Work task:
Output only the lines that run from the one with "red apple: 4 -> 5" to the final line of the material, exactly as they are written.

The data:
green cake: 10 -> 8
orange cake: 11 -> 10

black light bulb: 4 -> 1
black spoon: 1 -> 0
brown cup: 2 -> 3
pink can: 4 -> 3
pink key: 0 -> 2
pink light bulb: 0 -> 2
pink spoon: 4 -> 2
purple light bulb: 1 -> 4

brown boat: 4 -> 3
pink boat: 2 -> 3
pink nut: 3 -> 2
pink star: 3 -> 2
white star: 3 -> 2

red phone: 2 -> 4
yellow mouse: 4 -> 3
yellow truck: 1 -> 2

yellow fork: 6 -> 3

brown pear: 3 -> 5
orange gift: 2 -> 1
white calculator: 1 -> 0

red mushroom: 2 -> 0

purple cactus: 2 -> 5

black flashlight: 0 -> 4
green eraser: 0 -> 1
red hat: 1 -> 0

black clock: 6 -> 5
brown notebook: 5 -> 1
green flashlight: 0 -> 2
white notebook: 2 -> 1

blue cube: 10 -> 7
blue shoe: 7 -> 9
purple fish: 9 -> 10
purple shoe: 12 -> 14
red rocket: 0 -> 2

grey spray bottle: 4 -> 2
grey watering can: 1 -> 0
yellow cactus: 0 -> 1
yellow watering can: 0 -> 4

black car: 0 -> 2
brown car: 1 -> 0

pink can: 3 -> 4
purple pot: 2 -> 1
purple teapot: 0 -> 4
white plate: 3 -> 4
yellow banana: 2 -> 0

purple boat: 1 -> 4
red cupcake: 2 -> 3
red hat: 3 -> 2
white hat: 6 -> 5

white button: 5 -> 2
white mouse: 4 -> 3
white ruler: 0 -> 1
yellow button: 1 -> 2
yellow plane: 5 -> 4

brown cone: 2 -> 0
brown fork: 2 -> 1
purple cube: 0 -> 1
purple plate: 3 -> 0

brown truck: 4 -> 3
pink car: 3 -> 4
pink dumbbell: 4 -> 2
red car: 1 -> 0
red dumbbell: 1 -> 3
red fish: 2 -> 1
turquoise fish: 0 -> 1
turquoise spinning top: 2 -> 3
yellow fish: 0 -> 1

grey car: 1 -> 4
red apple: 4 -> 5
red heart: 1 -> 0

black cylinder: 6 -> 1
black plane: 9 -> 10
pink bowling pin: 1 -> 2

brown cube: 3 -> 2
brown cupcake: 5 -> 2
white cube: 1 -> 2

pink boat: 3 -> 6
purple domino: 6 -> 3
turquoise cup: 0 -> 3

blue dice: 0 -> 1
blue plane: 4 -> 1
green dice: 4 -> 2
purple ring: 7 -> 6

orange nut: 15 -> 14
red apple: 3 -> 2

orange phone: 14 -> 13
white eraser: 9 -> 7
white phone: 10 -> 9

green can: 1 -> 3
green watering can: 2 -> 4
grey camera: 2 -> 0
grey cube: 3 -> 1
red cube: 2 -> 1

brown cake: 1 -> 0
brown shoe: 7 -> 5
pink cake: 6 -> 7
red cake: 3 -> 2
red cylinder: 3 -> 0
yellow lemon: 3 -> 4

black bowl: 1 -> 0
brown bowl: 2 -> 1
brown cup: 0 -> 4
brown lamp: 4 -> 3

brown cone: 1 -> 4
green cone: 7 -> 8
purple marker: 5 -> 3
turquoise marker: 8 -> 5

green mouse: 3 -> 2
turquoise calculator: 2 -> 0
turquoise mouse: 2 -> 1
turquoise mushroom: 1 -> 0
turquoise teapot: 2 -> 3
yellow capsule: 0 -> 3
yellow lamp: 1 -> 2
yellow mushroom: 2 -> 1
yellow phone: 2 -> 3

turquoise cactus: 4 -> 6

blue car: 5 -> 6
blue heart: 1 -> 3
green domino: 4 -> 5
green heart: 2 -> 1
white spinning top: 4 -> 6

Task result:
red apple: 4 -> 5
red heart: 1 -> 0

black cylinder: 6 -> 1
black plane: 9 -> 10
pink bowling pin: 1 -> 2

brown cube: 3 -> 2
brown cupcake: 5 -> 2
white cube: 1 -> 2

pink boat: 3 -> 6
purple domino: 6 -> 3
turquoise cup: 0 -> 3

blue dice: 0 -> 1
blue plane: 4 -> 1
green dice: 4 -> 2
purple ring: 7 -> 6

orange nut: 15 -> 14
red apple: 3 -> 2

orange phone: 14 -> 13
white eraser: 9 -> 7
white phone: 10 -> 9

green can: 1 -> 3
green watering can: 2 -> 4
grey camera: 2 -> 0
grey cube: 3 -> 1
red cube: 2 -> 1

brown cake: 1 -> 0
brown shoe: 7 -> 5
pink cake: 6 -> 7
red cake: 3 -> 2
red cylinder: 3 -> 0
yellow lemon: 3 -> 4

black bowl: 1 -> 0
brown bowl: 2 -> 1
brown cup: 0 -> 4
brown lamp: 4 -> 3

brown cone: 1 -> 4
green cone: 7 -> 8
purple marker: 5 -> 3
turquoise marker: 8 -> 5

green mouse: 3 -> 2
turquoise calculator: 2 -> 0
turquoise mouse: 2 -> 1
turquoise mushroom: 1 -> 0
turquoise teapot: 2 -> 3
yellow capsule: 0 -> 3
yellow lamp: 1 -> 2
yellow mushroom: 2 -> 1
yellow phone: 2 -> 3

turquoise cactus: 4 -> 6

blue car: 5 -> 6
blue heart: 1 -> 3
green domino: 4 -> 5
green heart: 2 -> 1
white spinning top: 4 -> 6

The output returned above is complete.